Your answer should be every line from the records that contains "none".

── Dataset records ──

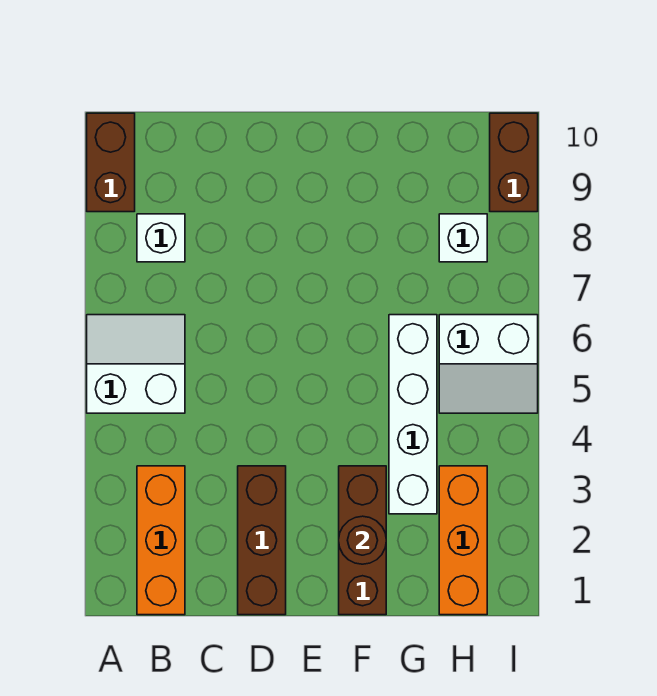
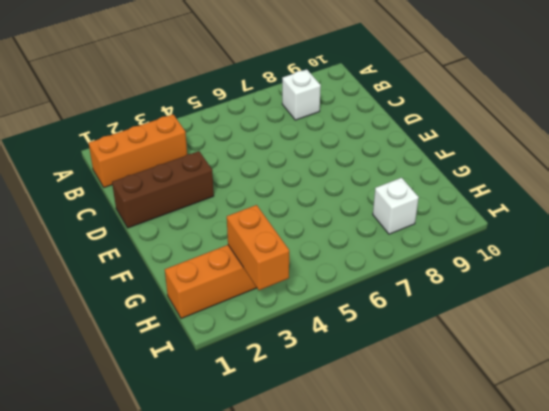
orange brick H3:I3 level 2 -> none
none -> white slope A5:B6 level 1 top 5
none -> brown brick A9:A10 level 1
none -> brown brick F1:F3 level 1

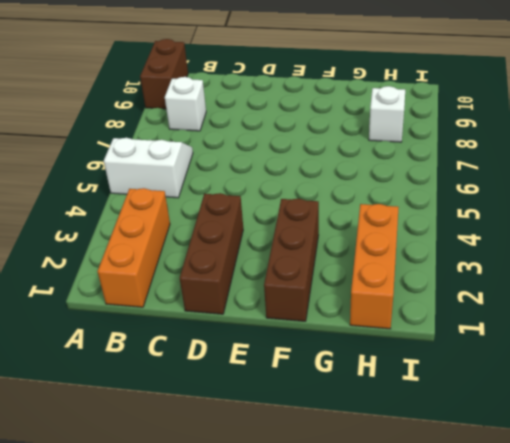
none -> white brick G3:G6 level 1
none -> white slope H5:I6 level 1 top 6
none -> brown brick I9:I10 level 1

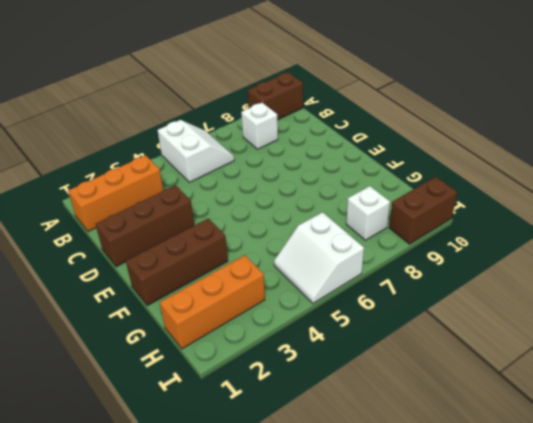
none -> white brick G3:G6 level 1
none -> brown round brick F2 level 2

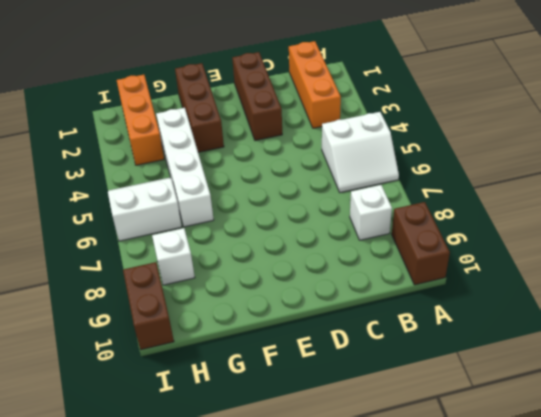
none -> brown round brick F2 level 2

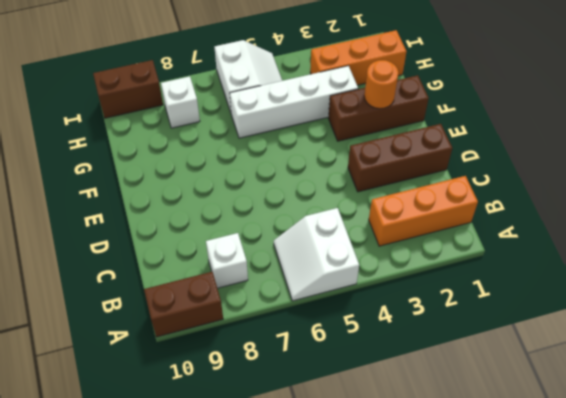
orange round brick F2 level 2 -> brown round brick F2 level 2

───

## Your solution
orange brick H3:I3 level 2 -> none
none -> white slope A5:B6 level 1 top 5
none -> brown brick A9:A10 level 1
none -> brown brick F1:F3 level 1
none -> white brick G3:G6 level 1
none -> white slope H5:I6 level 1 top 6
none -> brown brick I9:I10 level 1
none -> white brick G3:G6 level 1
none -> brown round brick F2 level 2
none -> brown round brick F2 level 2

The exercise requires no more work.